What is needed
For the listing that follows, give again exactly the lines from the one with "delete | black_cap" to the one with "delete | turquoise_glasses", including both.

Data for this exercise
================
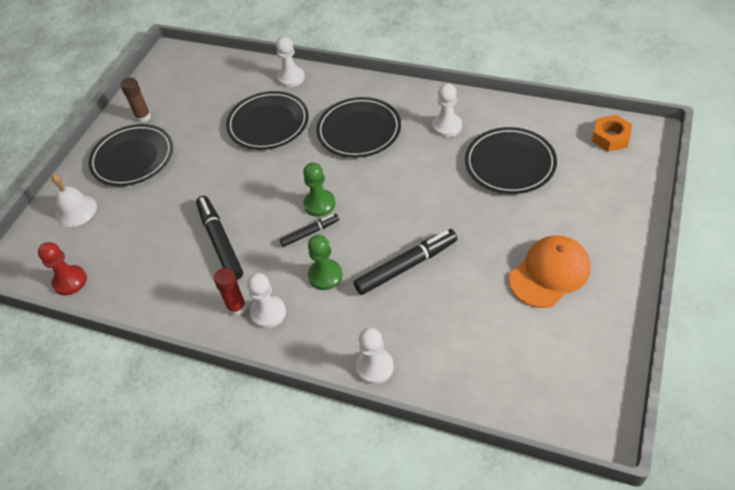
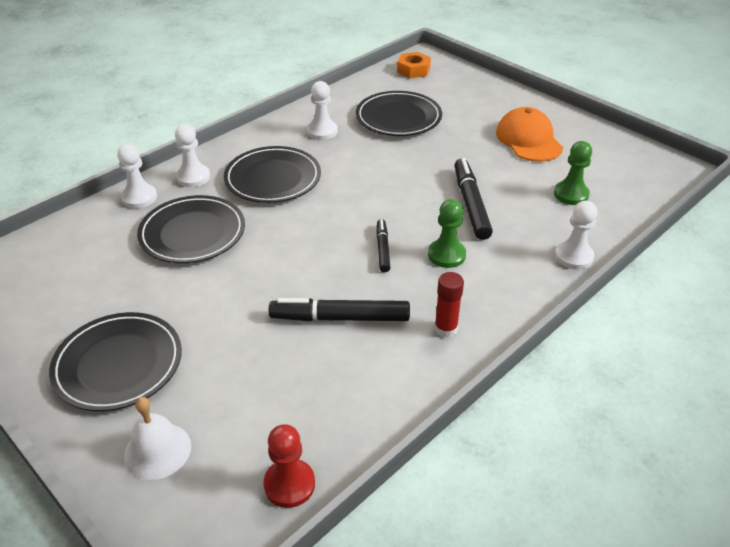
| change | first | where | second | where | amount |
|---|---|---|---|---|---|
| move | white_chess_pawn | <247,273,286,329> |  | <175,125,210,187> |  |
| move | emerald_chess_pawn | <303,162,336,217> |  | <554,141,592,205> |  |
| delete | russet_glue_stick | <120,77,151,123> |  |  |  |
================
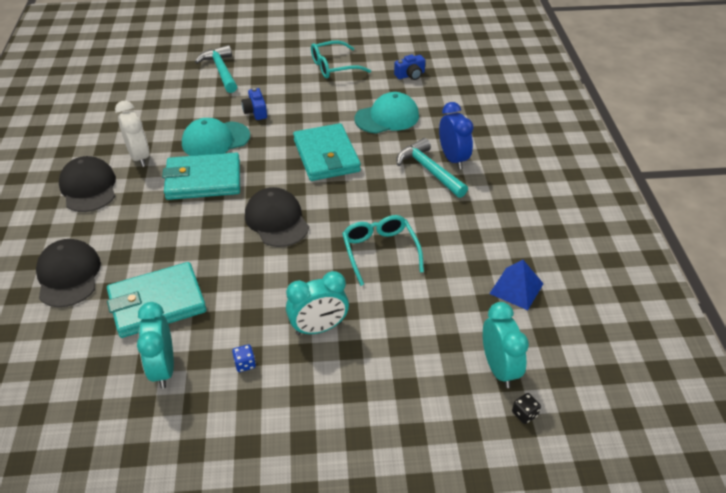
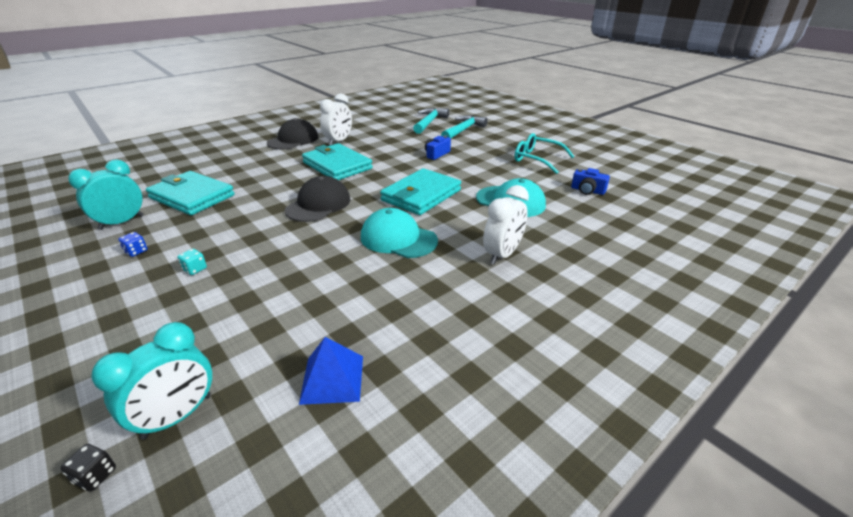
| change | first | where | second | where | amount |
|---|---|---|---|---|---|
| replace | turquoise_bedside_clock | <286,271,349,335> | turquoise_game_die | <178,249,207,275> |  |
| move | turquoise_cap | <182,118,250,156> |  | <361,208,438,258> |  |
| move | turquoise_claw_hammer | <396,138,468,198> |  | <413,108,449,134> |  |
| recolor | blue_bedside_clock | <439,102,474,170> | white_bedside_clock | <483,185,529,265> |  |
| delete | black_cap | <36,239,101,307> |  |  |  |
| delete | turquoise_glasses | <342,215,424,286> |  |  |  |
================
Written answer
| delete | black_cap | <36,239,101,307> |  |  |  |
| delete | turquoise_glasses | <342,215,424,286> |  |  |  |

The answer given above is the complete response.